What the exercise asks:
Restate, word for word, the lines from the opening line of the data through the line containing "black robot: 2 -> 1", both included, and nothing else.
◆ ◆ ◆ ◆ ◆ ◆ ◆
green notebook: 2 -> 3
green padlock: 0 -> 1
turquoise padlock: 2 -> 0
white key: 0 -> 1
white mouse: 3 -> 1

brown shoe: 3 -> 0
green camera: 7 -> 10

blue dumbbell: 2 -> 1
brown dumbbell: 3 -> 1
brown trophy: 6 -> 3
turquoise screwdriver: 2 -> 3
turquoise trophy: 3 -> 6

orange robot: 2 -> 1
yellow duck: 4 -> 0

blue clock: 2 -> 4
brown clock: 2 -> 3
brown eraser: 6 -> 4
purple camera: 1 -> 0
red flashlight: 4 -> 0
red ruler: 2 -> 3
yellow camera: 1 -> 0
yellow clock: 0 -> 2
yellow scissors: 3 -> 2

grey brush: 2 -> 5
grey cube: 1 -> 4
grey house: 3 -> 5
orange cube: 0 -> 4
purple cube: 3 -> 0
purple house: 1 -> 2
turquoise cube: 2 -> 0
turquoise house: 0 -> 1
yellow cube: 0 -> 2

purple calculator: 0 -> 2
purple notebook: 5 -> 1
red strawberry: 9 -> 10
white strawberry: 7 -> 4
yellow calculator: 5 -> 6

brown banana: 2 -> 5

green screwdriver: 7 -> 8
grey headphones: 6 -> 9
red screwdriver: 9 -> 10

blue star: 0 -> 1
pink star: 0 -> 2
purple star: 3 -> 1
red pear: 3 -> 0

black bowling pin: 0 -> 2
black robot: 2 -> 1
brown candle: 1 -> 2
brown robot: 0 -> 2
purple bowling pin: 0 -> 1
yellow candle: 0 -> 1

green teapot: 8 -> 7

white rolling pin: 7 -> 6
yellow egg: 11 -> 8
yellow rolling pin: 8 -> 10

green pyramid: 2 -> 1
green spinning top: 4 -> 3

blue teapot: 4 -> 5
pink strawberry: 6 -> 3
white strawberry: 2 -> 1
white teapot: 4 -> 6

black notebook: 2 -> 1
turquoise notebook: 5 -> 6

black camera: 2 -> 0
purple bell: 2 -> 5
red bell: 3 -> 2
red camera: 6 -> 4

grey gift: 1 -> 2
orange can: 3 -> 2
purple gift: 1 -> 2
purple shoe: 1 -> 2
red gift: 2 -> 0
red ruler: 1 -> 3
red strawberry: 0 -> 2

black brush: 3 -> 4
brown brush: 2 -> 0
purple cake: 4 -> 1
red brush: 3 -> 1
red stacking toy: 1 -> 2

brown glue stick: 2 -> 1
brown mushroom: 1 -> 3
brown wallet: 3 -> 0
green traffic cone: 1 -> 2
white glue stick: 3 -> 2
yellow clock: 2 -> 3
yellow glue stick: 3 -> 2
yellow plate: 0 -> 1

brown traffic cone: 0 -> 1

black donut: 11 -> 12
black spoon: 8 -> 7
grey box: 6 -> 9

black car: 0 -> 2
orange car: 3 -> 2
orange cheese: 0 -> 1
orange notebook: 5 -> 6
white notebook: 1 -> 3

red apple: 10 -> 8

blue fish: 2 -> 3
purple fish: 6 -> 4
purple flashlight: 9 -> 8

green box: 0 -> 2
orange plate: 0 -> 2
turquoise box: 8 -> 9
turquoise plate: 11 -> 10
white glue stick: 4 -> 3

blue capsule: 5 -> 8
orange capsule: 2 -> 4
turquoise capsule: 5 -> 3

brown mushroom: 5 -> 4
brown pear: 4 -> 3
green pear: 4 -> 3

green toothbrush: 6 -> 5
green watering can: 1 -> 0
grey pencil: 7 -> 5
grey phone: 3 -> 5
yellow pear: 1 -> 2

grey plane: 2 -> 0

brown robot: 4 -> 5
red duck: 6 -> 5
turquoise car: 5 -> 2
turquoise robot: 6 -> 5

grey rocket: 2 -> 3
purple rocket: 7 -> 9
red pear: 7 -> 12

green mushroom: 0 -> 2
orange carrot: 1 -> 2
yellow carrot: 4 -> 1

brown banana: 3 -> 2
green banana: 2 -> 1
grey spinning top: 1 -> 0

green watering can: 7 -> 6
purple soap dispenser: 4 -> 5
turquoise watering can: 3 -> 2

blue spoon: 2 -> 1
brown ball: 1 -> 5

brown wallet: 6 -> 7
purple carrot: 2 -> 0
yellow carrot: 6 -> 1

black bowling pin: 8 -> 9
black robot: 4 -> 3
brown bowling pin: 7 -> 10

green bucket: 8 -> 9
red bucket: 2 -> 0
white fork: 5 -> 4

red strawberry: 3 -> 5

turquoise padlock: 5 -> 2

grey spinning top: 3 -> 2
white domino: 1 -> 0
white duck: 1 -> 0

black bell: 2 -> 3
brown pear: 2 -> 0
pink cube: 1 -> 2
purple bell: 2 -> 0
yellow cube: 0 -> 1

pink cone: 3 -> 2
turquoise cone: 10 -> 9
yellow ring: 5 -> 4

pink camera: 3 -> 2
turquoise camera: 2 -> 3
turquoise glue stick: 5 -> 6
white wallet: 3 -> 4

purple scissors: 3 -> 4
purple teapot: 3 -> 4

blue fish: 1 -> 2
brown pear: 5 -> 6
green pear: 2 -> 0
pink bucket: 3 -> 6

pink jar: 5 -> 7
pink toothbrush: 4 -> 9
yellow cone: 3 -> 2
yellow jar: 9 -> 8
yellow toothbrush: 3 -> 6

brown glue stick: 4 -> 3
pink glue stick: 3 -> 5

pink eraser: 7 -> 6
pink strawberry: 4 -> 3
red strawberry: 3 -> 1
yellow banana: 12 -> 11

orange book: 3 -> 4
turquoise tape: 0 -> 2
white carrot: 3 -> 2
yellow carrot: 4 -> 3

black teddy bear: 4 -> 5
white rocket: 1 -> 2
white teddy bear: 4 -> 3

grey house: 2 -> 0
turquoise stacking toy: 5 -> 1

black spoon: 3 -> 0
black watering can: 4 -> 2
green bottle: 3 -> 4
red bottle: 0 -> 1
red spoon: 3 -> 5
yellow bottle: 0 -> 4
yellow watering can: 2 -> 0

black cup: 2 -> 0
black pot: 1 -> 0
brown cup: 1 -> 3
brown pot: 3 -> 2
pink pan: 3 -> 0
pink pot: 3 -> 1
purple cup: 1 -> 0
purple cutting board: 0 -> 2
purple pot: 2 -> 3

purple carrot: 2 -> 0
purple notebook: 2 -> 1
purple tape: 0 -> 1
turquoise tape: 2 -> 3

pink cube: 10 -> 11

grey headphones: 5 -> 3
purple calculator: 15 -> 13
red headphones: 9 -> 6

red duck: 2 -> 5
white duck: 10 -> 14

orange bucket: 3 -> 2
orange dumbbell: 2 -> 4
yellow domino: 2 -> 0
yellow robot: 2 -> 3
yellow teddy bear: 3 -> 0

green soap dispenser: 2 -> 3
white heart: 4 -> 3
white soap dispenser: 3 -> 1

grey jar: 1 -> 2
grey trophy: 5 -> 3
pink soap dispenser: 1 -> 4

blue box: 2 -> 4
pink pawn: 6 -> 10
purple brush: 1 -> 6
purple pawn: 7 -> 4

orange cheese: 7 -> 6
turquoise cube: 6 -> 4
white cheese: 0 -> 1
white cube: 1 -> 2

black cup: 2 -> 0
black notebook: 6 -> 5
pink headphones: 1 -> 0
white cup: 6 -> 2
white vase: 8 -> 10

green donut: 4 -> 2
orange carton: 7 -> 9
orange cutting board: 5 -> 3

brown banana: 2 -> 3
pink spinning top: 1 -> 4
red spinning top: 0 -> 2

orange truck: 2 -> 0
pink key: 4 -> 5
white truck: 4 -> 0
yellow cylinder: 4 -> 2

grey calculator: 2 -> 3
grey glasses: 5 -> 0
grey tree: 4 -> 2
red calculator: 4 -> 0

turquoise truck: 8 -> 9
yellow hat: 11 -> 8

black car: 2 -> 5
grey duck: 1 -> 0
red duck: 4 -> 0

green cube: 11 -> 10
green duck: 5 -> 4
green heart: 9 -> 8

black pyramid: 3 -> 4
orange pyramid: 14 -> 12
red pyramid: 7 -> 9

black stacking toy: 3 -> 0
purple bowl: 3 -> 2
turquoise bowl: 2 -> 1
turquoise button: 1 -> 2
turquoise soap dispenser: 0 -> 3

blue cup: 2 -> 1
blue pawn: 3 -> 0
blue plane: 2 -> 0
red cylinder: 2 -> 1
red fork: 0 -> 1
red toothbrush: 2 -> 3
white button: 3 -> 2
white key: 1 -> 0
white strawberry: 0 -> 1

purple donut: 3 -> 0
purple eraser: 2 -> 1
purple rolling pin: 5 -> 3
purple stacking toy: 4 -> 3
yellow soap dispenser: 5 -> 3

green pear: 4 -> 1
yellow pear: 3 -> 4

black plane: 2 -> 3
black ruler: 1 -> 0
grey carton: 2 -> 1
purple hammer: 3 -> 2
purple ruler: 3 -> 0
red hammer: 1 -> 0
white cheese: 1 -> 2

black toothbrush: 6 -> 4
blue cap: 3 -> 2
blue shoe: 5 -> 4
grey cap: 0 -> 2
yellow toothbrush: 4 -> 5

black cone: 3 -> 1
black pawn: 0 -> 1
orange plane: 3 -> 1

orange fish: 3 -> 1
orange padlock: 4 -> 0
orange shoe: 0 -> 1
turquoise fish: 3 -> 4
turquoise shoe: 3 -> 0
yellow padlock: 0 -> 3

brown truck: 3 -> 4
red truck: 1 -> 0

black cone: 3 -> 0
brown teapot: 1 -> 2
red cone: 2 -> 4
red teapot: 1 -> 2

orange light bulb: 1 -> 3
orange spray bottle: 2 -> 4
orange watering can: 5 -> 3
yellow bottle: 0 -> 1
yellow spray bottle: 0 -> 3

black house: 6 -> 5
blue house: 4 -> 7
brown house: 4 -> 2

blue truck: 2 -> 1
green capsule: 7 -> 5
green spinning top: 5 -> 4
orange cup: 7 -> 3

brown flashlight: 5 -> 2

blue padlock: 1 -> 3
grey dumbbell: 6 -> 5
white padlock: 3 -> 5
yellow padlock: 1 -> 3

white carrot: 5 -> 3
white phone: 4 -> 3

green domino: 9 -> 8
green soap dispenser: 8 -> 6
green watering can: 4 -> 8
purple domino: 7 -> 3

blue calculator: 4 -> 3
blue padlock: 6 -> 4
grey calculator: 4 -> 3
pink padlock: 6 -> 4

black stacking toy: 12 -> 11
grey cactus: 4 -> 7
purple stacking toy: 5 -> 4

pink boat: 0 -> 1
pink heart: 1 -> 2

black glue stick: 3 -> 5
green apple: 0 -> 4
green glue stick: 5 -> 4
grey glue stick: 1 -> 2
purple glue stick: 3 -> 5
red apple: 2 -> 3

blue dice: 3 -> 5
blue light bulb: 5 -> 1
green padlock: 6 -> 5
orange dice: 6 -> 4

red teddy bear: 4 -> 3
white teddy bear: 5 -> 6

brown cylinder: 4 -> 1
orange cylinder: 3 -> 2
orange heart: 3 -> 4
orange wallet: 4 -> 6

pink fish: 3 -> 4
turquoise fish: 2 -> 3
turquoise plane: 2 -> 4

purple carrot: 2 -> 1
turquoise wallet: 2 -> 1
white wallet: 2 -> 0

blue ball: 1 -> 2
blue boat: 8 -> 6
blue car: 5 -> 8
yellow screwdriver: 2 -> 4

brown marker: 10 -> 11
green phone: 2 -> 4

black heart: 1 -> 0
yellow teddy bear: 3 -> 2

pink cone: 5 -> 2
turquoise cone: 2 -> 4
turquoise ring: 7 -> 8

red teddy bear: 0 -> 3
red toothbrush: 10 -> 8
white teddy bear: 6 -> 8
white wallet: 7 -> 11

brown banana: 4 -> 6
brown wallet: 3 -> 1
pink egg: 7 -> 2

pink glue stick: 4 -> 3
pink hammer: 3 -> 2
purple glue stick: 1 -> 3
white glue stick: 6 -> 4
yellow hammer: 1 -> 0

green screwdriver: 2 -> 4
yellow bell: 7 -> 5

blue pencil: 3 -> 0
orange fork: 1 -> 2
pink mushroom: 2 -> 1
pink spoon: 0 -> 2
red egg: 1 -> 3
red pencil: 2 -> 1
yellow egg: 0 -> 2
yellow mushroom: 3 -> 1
◆ ◆ ◆ ◆ ◆ ◆ ◆
Solution for this task:
green notebook: 2 -> 3
green padlock: 0 -> 1
turquoise padlock: 2 -> 0
white key: 0 -> 1
white mouse: 3 -> 1

brown shoe: 3 -> 0
green camera: 7 -> 10

blue dumbbell: 2 -> 1
brown dumbbell: 3 -> 1
brown trophy: 6 -> 3
turquoise screwdriver: 2 -> 3
turquoise trophy: 3 -> 6

orange robot: 2 -> 1
yellow duck: 4 -> 0

blue clock: 2 -> 4
brown clock: 2 -> 3
brown eraser: 6 -> 4
purple camera: 1 -> 0
red flashlight: 4 -> 0
red ruler: 2 -> 3
yellow camera: 1 -> 0
yellow clock: 0 -> 2
yellow scissors: 3 -> 2

grey brush: 2 -> 5
grey cube: 1 -> 4
grey house: 3 -> 5
orange cube: 0 -> 4
purple cube: 3 -> 0
purple house: 1 -> 2
turquoise cube: 2 -> 0
turquoise house: 0 -> 1
yellow cube: 0 -> 2

purple calculator: 0 -> 2
purple notebook: 5 -> 1
red strawberry: 9 -> 10
white strawberry: 7 -> 4
yellow calculator: 5 -> 6

brown banana: 2 -> 5

green screwdriver: 7 -> 8
grey headphones: 6 -> 9
red screwdriver: 9 -> 10

blue star: 0 -> 1
pink star: 0 -> 2
purple star: 3 -> 1
red pear: 3 -> 0

black bowling pin: 0 -> 2
black robot: 2 -> 1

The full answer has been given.